**Extracted entries**
▬▬▬▬▬▬▬▬▬▬

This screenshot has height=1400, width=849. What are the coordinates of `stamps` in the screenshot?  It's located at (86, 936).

▬▬▬▬▬▬▬▬▬▬

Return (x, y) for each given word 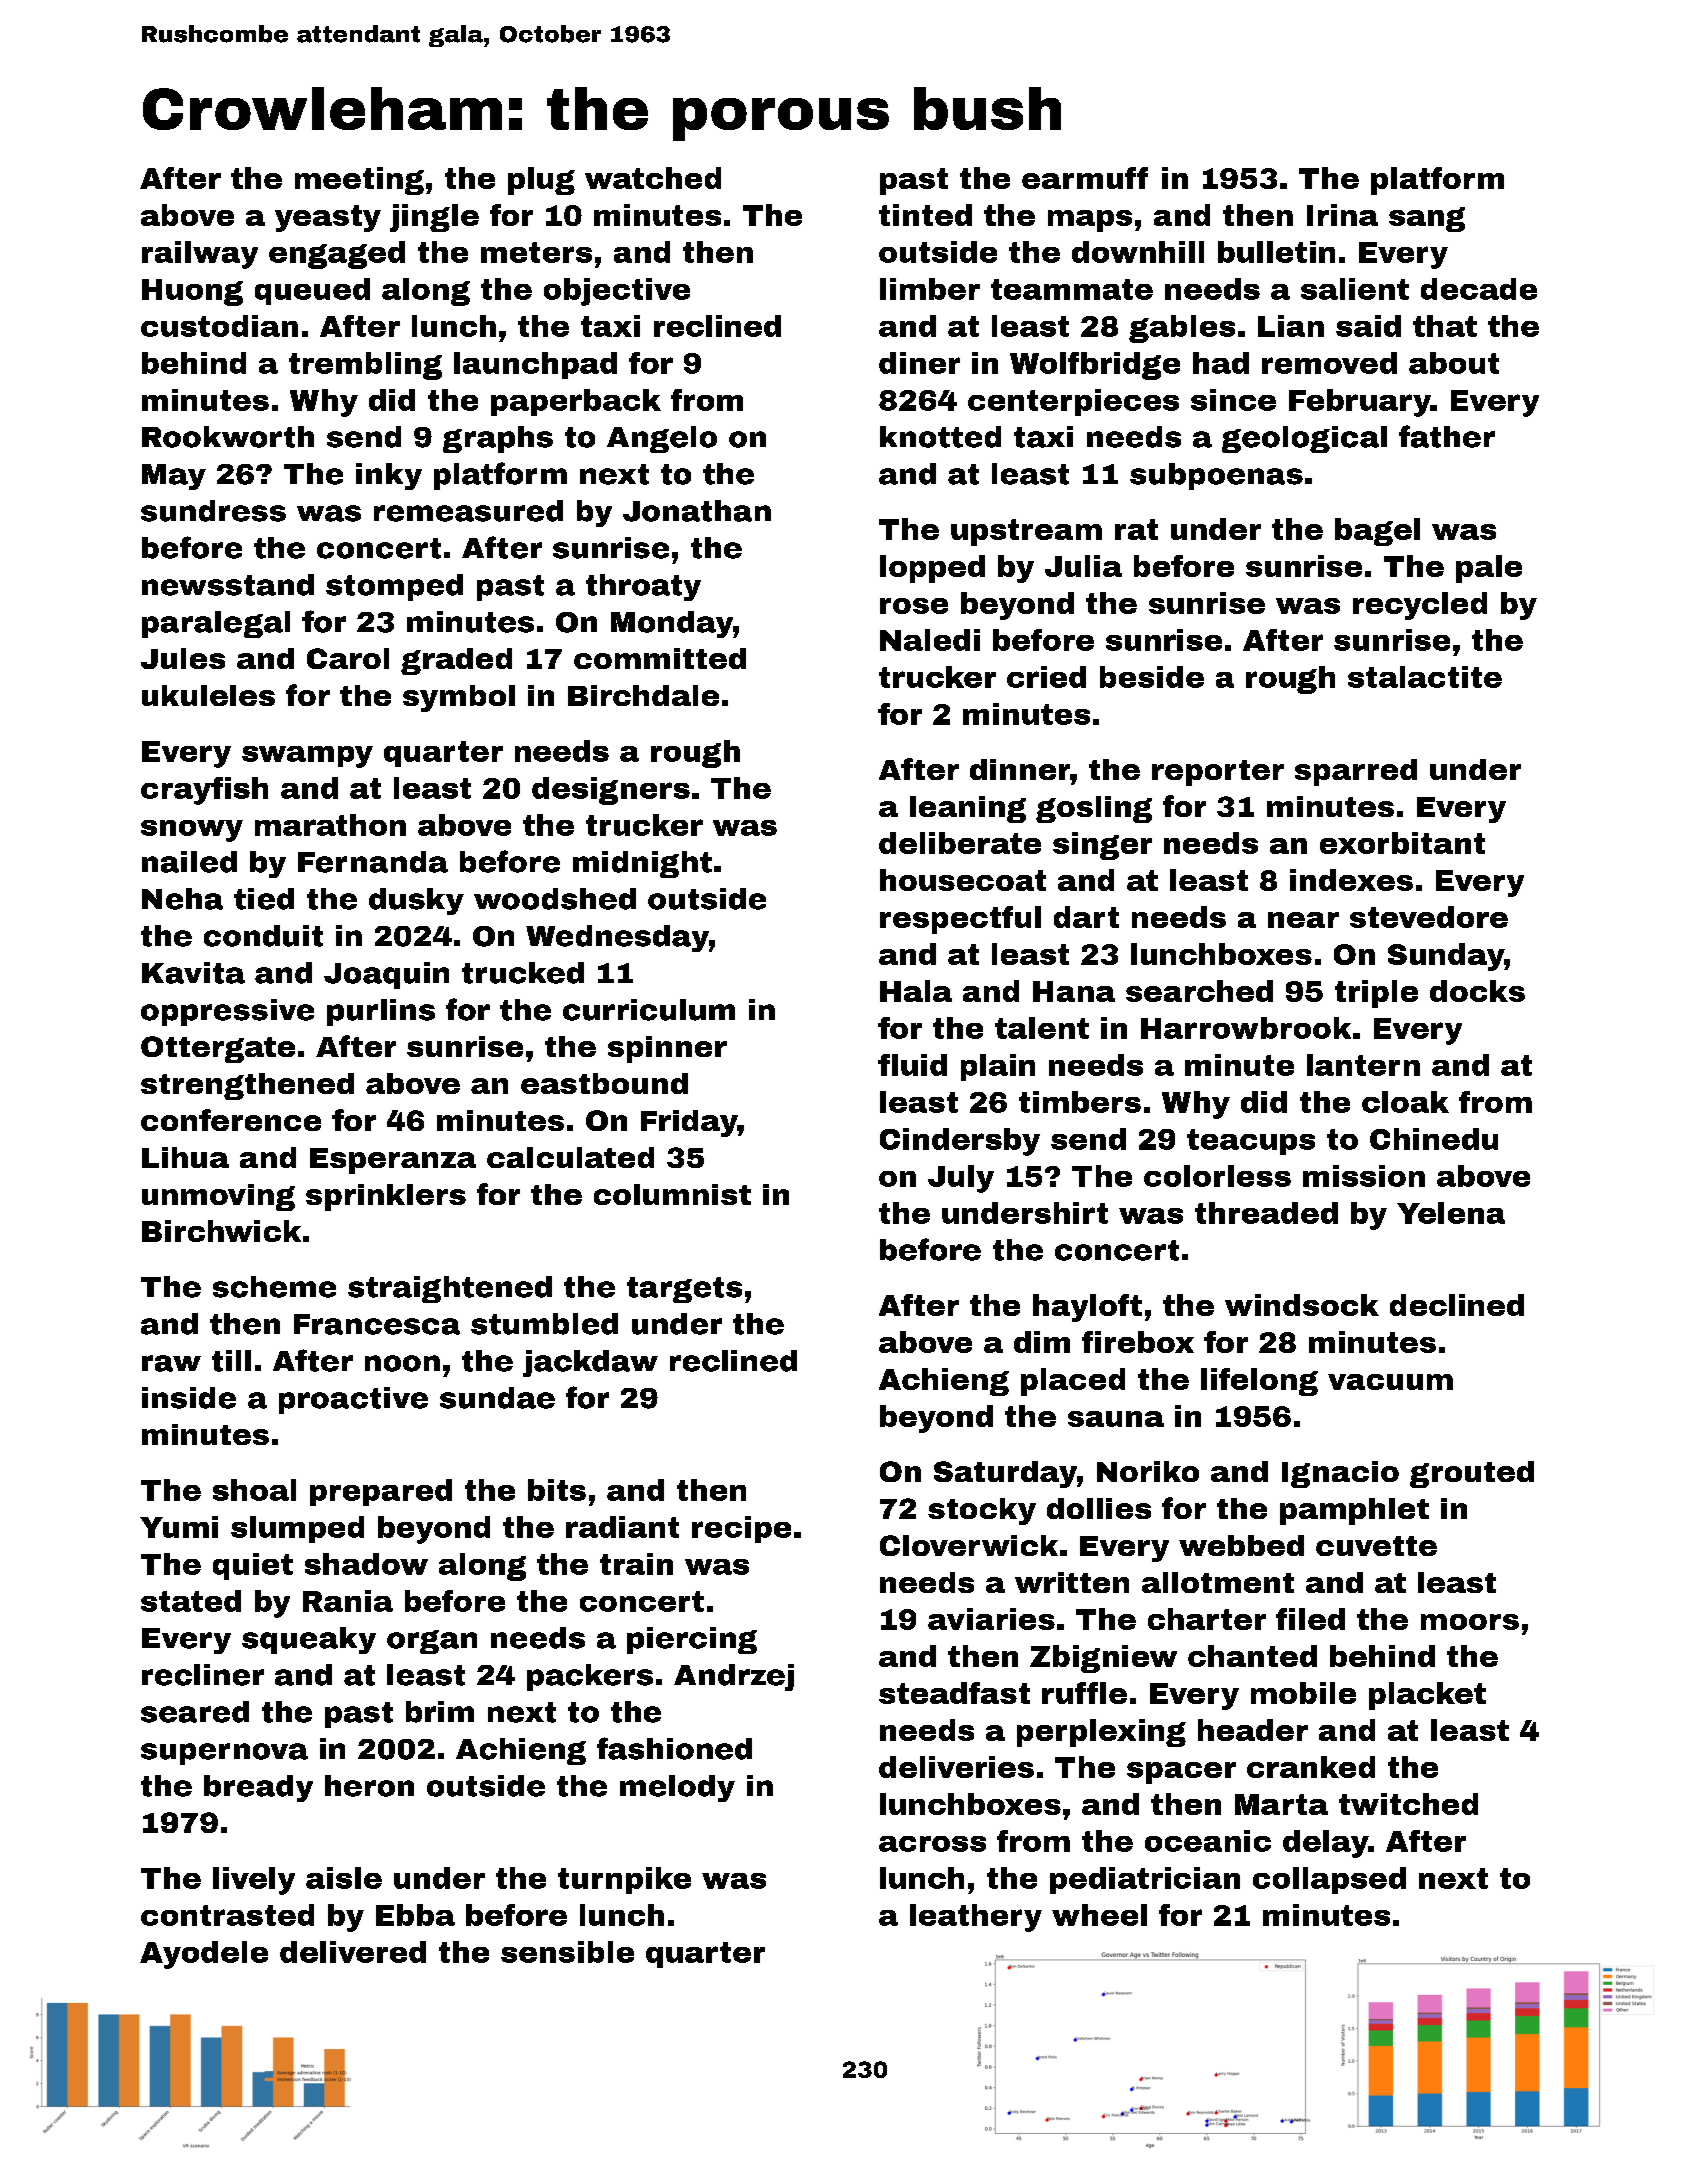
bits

▬▬▬▬▬▬▬▬▬▬

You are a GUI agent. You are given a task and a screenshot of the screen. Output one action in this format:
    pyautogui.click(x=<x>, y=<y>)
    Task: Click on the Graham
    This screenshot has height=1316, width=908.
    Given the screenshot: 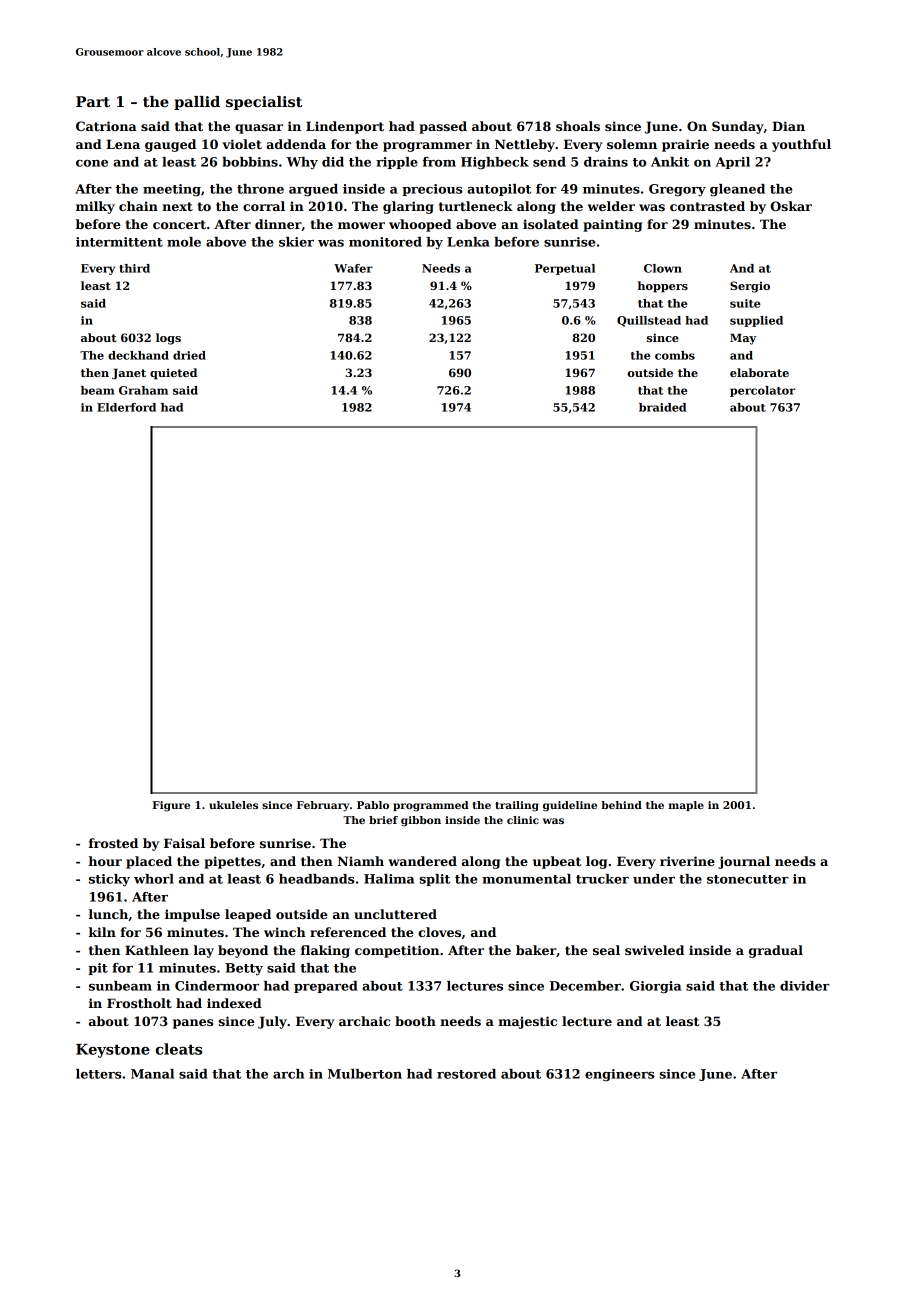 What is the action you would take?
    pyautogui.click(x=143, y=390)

▬▬▬▬▬▬▬▬▬▬

**Goal**
From the items above, pick out each line that contains the word "height" and copy those lines in full.

**Task result**
This screenshot has height=1400, width=849. What are the coordinates of `stamps` in the screenshot?  It's located at (86, 936).
    This screenshot has height=1316, width=908.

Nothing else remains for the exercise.